## The problem
Each record must be written out again exactly. Skip any picture it contains.

## Data for the task
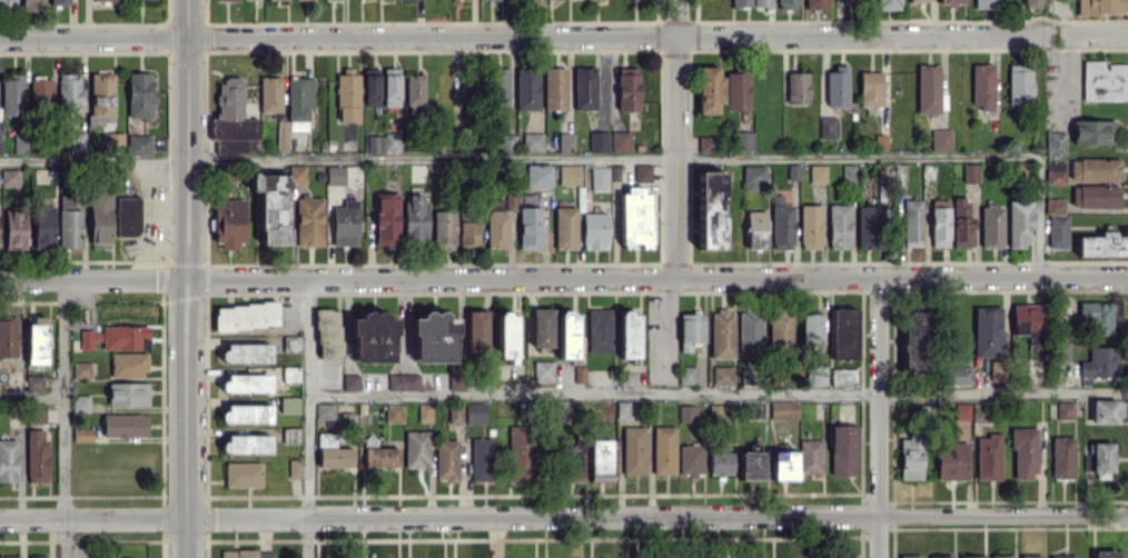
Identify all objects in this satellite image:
building: (7, 0)
building: (106, 0)
building: (225, 0)
building: (919, 0)
building: (951, 1)
building: (58, 2)
building: (740, 2)
building: (853, 2)
building: (762, 3)
building: (986, 3)
building: (1031, 3)
building: (787, 4)
building: (816, 4)
building: (888, 4)
building: (32, 5)
building: (1101, 6)
road: (1096, 32)
road: (857, 33)
road: (337, 35)
building: (1104, 80)
building: (1019, 84)
building: (502, 86)
building: (982, 86)
building: (370, 87)
building: (390, 87)
building: (797, 87)
building: (837, 87)
building: (527, 88)
building: (554, 88)
building: (584, 88)
building: (870, 88)
building: (627, 89)
building: (709, 89)
building: (928, 89)
building: (40, 90)
building: (737, 91)
building: (69, 93)
building: (12, 94)
building: (101, 95)
building: (139, 95)
building: (347, 96)
building: (295, 109)
building: (233, 118)
building: (827, 127)
building: (1093, 132)
road: (676, 137)
building: (0, 138)
building: (940, 139)
building: (620, 140)
building: (743, 140)
building: (76, 141)
building: (113, 141)
building: (598, 141)
building: (19, 142)
building: (381, 142)
building: (532, 142)
building: (566, 142)
building: (1054, 142)
building: (706, 143)
building: (138, 144)
road: (518, 158)
building: (1094, 169)
building: (642, 172)
building: (817, 173)
building: (848, 173)
building: (970, 173)
building: (537, 174)
building: (569, 174)
building: (335, 175)
building: (1053, 176)
building: (9, 177)
building: (598, 178)
building: (755, 178)
building: (1095, 195)
building: (275, 202)
building: (510, 202)
building: (1054, 206)
building: (710, 210)
road: (1036, 215)
building: (127, 216)
building: (414, 216)
building: (635, 217)
building: (386, 218)
building: (100, 219)
building: (309, 221)
building: (911, 222)
building: (939, 222)
building: (962, 222)
building: (1019, 222)
building: (69, 223)
building: (228, 223)
building: (345, 223)
building: (781, 223)
building: (496, 224)
building: (43, 226)
building: (532, 226)
building: (810, 226)
building: (838, 226)
building: (991, 226)
building: (565, 227)
building: (867, 227)
building: (443, 229)
building: (755, 229)
building: (14, 230)
building: (594, 231)
building: (1058, 231)
building: (468, 235)
building: (1104, 244)
road: (563, 276)
road: (184, 278)
building: (245, 316)
building: (1101, 316)
building: (1027, 318)
building: (542, 327)
building: (780, 329)
building: (477, 330)
building: (600, 330)
building: (690, 330)
building: (749, 331)
building: (987, 331)
building: (327, 332)
building: (811, 332)
building: (843, 333)
building: (567, 334)
building: (628, 334)
building: (721, 334)
building: (507, 336)
building: (8, 337)
building: (116, 337)
building: (433, 337)
building: (372, 338)
building: (36, 340)
building: (914, 345)
building: (246, 353)
building: (1033, 357)
building: (1101, 362)
building: (127, 364)
building: (81, 369)
building: (543, 371)
building: (722, 374)
building: (816, 374)
building: (686, 375)
building: (746, 375)
building: (959, 375)
building: (843, 376)
building: (456, 381)
building: (33, 382)
building: (350, 382)
building: (403, 382)
building: (246, 383)
road: (30, 393)
building: (127, 393)
road: (716, 396)
building: (80, 403)
building: (324, 410)
building: (754, 410)
building: (783, 410)
building: (1065, 410)
building: (1103, 411)
building: (424, 412)
building: (962, 412)
building: (246, 413)
building: (394, 413)
building: (475, 413)
building: (686, 413)
building: (454, 414)
building: (38, 416)
road: (877, 416)
road: (306, 417)
road: (60, 418)
building: (124, 425)
building: (82, 434)
building: (246, 444)
building: (416, 448)
building: (843, 449)
building: (633, 450)
building: (663, 450)
building: (1024, 452)
building: (520, 454)
building: (36, 456)
building: (334, 456)
building: (810, 456)
building: (910, 456)
building: (380, 457)
building: (987, 457)
building: (1062, 457)
building: (1098, 457)
building: (481, 459)
building: (690, 459)
building: (8, 460)
building: (446, 460)
building: (600, 460)
building: (951, 460)
building: (573, 463)
building: (720, 463)
building: (750, 465)
building: (783, 465)
building: (294, 468)
building: (242, 474)
road: (563, 516)
building: (245, 554)
building: (1105, 554)
building: (9, 556)
building: (910, 556)
building: (940, 556)
building: (970, 556)
building: (1000, 556)
building: (1030, 556)
building: (1062, 556)
building: (37, 557)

## Task output
Identify all objects in this satellite image:
building: (7, 0)
building: (106, 0)
building: (225, 0)
building: (919, 0)
building: (951, 1)
building: (58, 2)
building: (740, 2)
building: (853, 2)
building: (762, 3)
building: (986, 3)
building: (1031, 3)
building: (787, 4)
building: (816, 4)
building: (888, 4)
building: (32, 5)
building: (1101, 6)
road: (1096, 32)
road: (857, 33)
road: (337, 35)
building: (1104, 80)
building: (1019, 84)
building: (502, 86)
building: (982, 86)
building: (370, 87)
building: (390, 87)
building: (797, 87)
building: (837, 87)
building: (527, 88)
building: (554, 88)
building: (584, 88)
building: (870, 88)
building: (627, 89)
building: (709, 89)
building: (928, 89)
building: (40, 90)
building: (737, 91)
building: (69, 93)
building: (12, 94)
building: (101, 95)
building: (139, 95)
building: (347, 96)
building: (295, 109)
building: (233, 118)
building: (827, 127)
building: (1093, 132)
road: (676, 137)
building: (0, 138)
building: (940, 139)
building: (620, 140)
building: (743, 140)
building: (76, 141)
building: (113, 141)
building: (598, 141)
building: (19, 142)
building: (381, 142)
building: (532, 142)
building: (566, 142)
building: (1054, 142)
building: (706, 143)
building: (138, 144)
road: (518, 158)
building: (1094, 169)
building: (642, 172)
building: (817, 173)
building: (848, 173)
building: (970, 173)
building: (537, 174)
building: (569, 174)
building: (335, 175)
building: (1053, 176)
building: (9, 177)
building: (598, 178)
building: (755, 178)
building: (1095, 195)
building: (275, 202)
building: (510, 202)
building: (1054, 206)
building: (710, 210)
road: (1036, 215)
building: (127, 216)
building: (414, 216)
building: (635, 217)
building: (386, 218)
building: (100, 219)
building: (309, 221)
building: (911, 222)
building: (939, 222)
building: (962, 222)
building: (1019, 222)
building: (69, 223)
building: (228, 223)
building: (345, 223)
building: (781, 223)
building: (496, 224)
building: (43, 226)
building: (532, 226)
building: (810, 226)
building: (838, 226)
building: (991, 226)
building: (565, 227)
building: (867, 227)
building: (443, 229)
building: (755, 229)
building: (14, 230)
building: (594, 231)
building: (1058, 231)
building: (468, 235)
building: (1104, 244)
road: (563, 276)
road: (184, 278)
building: (245, 316)
building: (1101, 316)
building: (1027, 318)
building: (542, 327)
building: (780, 329)
building: (477, 330)
building: (600, 330)
building: (690, 330)
building: (749, 331)
building: (987, 331)
building: (327, 332)
building: (811, 332)
building: (843, 333)
building: (567, 334)
building: (628, 334)
building: (721, 334)
building: (507, 336)
building: (8, 337)
building: (116, 337)
building: (433, 337)
building: (372, 338)
building: (36, 340)
building: (914, 345)
building: (246, 353)
building: (1033, 357)
building: (1101, 362)
building: (127, 364)
building: (81, 369)
building: (543, 371)
building: (722, 374)
building: (816, 374)
building: (686, 375)
building: (746, 375)
building: (959, 375)
building: (843, 376)
building: (456, 381)
building: (33, 382)
building: (350, 382)
building: (403, 382)
building: (246, 383)
road: (30, 393)
building: (127, 393)
road: (716, 396)
building: (80, 403)
building: (324, 410)
building: (754, 410)
building: (783, 410)
building: (1065, 410)
building: (1103, 411)
building: (424, 412)
building: (962, 412)
building: (246, 413)
building: (394, 413)
building: (475, 413)
building: (686, 413)
building: (454, 414)
building: (38, 416)
road: (877, 416)
road: (306, 417)
road: (60, 418)
building: (124, 425)
building: (82, 434)
building: (246, 444)
building: (416, 448)
building: (843, 449)
building: (633, 450)
building: (663, 450)
building: (1024, 452)
building: (520, 454)
building: (36, 456)
building: (334, 456)
building: (810, 456)
building: (910, 456)
building: (380, 457)
building: (987, 457)
building: (1062, 457)
building: (1098, 457)
building: (481, 459)
building: (690, 459)
building: (8, 460)
building: (446, 460)
building: (600, 460)
building: (951, 460)
building: (573, 463)
building: (720, 463)
building: (750, 465)
building: (783, 465)
building: (294, 468)
building: (242, 474)
road: (563, 516)
building: (245, 554)
building: (1105, 554)
building: (9, 556)
building: (910, 556)
building: (940, 556)
building: (970, 556)
building: (1000, 556)
building: (1030, 556)
building: (1062, 556)
building: (37, 557)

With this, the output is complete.